Dataset extract:
◆ ◆ ◆ ◆ ◆ ◆ ◆
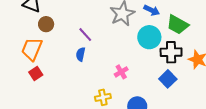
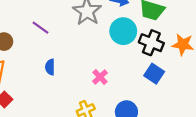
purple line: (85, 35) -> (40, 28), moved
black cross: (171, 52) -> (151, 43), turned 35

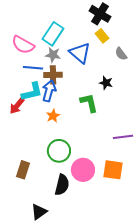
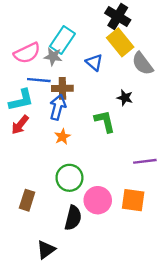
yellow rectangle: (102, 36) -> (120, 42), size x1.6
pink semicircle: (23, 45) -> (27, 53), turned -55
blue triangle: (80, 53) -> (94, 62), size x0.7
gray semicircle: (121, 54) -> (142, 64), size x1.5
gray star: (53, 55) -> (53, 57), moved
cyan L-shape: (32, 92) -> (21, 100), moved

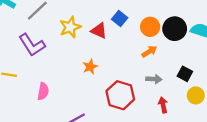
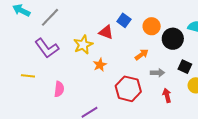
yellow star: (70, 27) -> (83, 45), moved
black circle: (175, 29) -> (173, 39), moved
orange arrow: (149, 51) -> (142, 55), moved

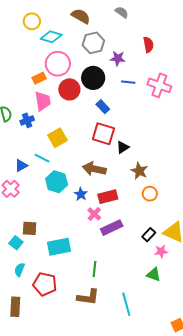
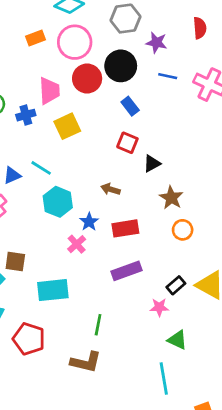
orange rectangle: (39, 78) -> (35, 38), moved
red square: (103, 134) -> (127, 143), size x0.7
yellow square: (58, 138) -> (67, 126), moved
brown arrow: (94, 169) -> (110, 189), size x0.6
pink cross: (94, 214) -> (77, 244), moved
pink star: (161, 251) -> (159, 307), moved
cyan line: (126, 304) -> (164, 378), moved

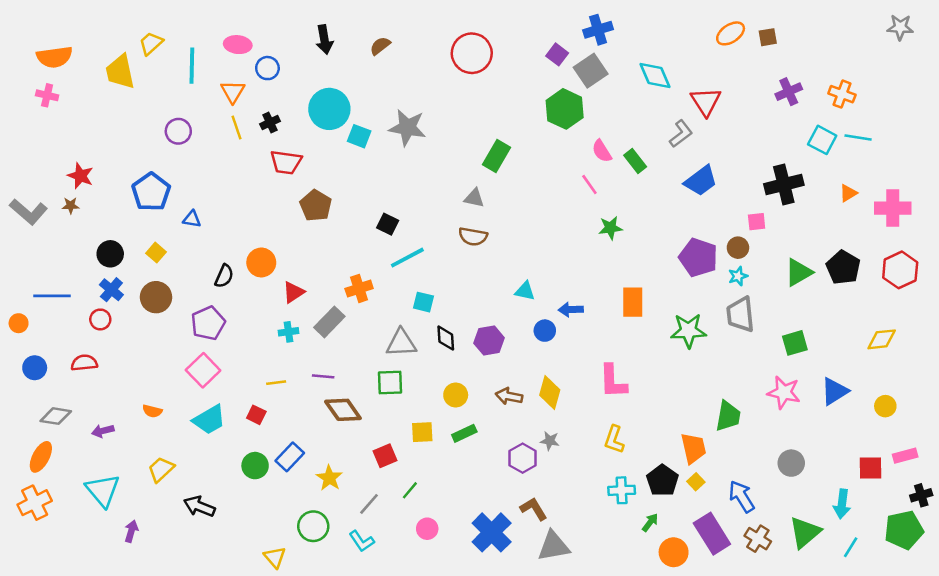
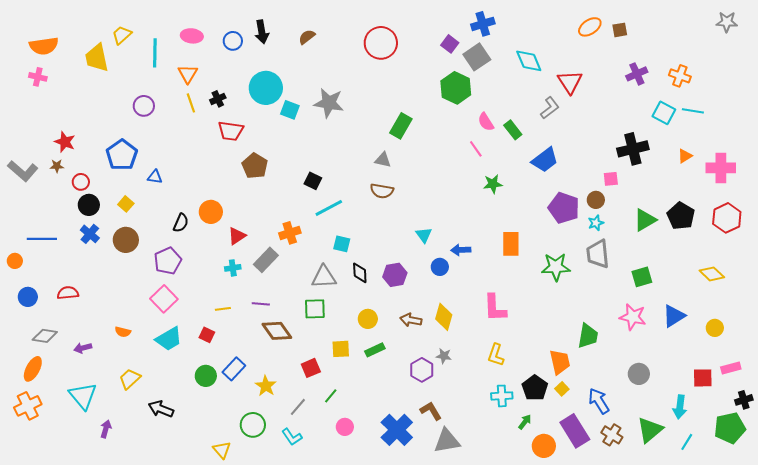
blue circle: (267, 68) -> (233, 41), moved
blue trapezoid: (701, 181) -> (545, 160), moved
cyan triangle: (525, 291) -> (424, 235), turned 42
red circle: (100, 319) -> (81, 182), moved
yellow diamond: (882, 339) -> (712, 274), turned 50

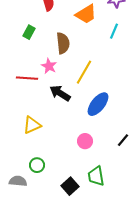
◆ ◆ ◆ ◆ ◆ ◆ ◆
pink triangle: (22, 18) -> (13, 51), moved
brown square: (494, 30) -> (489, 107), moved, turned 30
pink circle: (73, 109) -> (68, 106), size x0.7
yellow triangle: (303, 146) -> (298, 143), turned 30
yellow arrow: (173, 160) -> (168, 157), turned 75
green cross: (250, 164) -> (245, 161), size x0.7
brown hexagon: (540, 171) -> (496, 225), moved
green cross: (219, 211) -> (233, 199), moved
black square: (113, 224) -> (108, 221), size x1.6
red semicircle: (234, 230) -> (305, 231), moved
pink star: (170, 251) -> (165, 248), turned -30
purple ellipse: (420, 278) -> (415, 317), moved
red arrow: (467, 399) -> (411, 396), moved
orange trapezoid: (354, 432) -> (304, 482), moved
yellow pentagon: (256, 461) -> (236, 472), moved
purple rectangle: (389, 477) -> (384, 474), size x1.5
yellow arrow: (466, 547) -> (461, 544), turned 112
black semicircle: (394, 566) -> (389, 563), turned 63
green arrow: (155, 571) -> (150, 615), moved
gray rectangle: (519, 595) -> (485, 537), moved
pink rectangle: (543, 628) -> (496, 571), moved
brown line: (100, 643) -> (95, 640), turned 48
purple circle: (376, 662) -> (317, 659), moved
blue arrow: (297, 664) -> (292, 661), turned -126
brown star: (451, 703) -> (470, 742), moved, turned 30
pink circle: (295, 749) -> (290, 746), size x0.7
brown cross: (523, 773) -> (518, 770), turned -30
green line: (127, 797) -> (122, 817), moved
◆ ◆ ◆ ◆ ◆ ◆ ◆
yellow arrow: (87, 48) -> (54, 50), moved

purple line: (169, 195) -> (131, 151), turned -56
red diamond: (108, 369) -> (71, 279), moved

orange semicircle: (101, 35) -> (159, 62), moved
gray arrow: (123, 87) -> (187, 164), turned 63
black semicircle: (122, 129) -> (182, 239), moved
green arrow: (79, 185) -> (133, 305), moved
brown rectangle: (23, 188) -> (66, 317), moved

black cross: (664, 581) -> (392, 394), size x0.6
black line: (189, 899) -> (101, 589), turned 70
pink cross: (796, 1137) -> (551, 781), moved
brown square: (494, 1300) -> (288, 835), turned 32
◆ ◆ ◆ ◆ ◆ ◆ ◆
What is needed:
Lines containing the word "diamond" are to be located in the entries and copied.

Result of this exercise:
yellow diamond: (882, 339) -> (712, 274), turned 50
red diamond: (108, 369) -> (71, 279), moved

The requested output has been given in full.